:: WORK ORDER ::
For the material that follows, tally the lines holding "none" and give the total alone.

──────────

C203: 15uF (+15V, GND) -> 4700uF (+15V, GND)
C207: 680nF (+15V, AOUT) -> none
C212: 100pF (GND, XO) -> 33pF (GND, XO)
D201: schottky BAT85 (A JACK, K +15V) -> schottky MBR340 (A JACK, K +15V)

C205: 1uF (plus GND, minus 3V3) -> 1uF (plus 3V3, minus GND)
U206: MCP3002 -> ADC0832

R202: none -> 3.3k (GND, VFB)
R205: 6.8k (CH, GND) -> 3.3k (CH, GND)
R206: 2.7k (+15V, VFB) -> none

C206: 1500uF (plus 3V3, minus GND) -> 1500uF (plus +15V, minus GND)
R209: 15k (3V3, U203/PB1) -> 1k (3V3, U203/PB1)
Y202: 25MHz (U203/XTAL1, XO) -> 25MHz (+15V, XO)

──────────

:: WRITTEN RESPONSE ::
3